[Scene comparison data]
▬▬▬▬▬▬

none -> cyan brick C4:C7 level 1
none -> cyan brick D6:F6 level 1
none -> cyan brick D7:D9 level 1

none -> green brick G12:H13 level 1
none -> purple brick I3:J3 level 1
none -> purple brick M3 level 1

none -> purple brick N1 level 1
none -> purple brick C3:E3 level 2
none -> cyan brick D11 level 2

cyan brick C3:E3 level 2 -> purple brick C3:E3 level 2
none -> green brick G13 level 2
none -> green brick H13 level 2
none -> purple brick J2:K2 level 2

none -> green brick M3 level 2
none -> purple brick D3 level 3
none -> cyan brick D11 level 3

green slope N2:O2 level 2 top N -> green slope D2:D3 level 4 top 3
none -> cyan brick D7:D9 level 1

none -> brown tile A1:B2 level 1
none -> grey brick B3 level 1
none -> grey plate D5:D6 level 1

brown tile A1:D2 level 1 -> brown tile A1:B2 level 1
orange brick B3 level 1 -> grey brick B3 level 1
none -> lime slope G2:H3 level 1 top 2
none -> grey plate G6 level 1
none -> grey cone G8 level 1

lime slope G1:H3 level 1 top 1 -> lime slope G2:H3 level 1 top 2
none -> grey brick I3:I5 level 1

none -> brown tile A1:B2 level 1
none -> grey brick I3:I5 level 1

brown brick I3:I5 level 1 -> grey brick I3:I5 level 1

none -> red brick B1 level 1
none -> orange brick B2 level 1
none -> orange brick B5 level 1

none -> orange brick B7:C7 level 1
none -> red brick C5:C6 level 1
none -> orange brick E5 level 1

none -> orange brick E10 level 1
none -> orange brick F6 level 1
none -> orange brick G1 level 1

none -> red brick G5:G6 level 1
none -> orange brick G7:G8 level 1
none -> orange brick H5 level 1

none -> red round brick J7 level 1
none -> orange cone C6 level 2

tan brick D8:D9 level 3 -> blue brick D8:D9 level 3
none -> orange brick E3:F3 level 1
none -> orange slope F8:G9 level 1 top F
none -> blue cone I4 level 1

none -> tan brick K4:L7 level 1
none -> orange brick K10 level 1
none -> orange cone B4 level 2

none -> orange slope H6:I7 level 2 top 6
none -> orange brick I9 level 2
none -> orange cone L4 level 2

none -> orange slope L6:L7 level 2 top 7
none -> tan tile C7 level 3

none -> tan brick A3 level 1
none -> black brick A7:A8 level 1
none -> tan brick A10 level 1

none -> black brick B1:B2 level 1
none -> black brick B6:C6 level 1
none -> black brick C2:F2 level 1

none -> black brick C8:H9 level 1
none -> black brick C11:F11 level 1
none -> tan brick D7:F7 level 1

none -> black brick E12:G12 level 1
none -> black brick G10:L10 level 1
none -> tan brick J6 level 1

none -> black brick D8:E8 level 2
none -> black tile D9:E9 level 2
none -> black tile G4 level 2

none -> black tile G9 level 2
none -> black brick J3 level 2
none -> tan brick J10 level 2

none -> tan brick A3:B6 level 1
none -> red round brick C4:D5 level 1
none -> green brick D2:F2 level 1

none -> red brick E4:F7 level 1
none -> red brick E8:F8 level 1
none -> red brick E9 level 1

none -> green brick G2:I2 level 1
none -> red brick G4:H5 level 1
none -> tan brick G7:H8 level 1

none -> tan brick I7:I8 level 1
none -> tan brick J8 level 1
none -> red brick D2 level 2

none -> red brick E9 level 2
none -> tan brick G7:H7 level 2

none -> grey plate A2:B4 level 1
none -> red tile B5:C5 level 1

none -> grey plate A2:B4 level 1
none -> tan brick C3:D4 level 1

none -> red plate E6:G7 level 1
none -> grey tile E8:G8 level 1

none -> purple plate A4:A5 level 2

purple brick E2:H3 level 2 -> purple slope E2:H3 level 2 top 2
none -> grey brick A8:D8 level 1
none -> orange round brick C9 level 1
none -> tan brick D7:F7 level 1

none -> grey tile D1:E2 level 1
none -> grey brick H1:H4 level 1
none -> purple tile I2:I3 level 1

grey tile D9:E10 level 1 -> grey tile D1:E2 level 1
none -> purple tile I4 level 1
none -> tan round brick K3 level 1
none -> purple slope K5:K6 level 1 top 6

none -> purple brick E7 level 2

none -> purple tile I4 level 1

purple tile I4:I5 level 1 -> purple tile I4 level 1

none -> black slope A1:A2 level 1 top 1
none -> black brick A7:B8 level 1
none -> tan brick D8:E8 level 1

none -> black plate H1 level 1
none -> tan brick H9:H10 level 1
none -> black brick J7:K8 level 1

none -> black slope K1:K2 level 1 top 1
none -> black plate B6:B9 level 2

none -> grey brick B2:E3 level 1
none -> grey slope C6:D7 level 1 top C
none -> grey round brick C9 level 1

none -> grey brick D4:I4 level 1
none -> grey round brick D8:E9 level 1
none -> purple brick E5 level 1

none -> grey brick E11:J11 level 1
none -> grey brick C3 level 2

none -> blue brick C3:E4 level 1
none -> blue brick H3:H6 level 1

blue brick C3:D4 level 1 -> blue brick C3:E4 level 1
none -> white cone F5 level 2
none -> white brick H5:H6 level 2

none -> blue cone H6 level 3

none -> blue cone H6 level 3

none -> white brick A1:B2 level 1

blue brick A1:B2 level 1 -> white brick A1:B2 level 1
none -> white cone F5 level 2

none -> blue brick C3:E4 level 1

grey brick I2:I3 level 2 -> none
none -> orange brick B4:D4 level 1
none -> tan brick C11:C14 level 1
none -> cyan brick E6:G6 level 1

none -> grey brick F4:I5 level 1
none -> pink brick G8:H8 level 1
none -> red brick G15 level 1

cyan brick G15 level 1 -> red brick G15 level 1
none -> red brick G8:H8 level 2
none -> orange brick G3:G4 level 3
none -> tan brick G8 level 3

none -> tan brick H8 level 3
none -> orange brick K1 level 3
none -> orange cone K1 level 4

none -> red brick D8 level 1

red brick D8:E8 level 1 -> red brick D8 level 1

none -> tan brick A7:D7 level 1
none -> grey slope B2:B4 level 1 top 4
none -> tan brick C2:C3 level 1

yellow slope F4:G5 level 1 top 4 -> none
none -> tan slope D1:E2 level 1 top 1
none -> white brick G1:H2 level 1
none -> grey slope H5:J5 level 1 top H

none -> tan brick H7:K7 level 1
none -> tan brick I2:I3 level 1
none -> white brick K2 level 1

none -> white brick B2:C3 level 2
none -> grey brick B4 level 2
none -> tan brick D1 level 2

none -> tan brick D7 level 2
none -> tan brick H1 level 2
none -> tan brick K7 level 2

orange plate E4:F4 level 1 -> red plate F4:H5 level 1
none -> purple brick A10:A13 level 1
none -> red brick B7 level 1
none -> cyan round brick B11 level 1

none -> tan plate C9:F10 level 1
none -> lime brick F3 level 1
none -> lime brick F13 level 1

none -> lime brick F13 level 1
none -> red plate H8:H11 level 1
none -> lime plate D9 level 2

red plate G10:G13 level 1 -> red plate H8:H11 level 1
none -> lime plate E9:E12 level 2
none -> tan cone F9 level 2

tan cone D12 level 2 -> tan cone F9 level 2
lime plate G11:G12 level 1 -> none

▬▬▬▬▬▬

[Your goal]
Across the entries, each line containing the word "round" is to be counted once; the total alone is to be given.

[Answer for the task]
7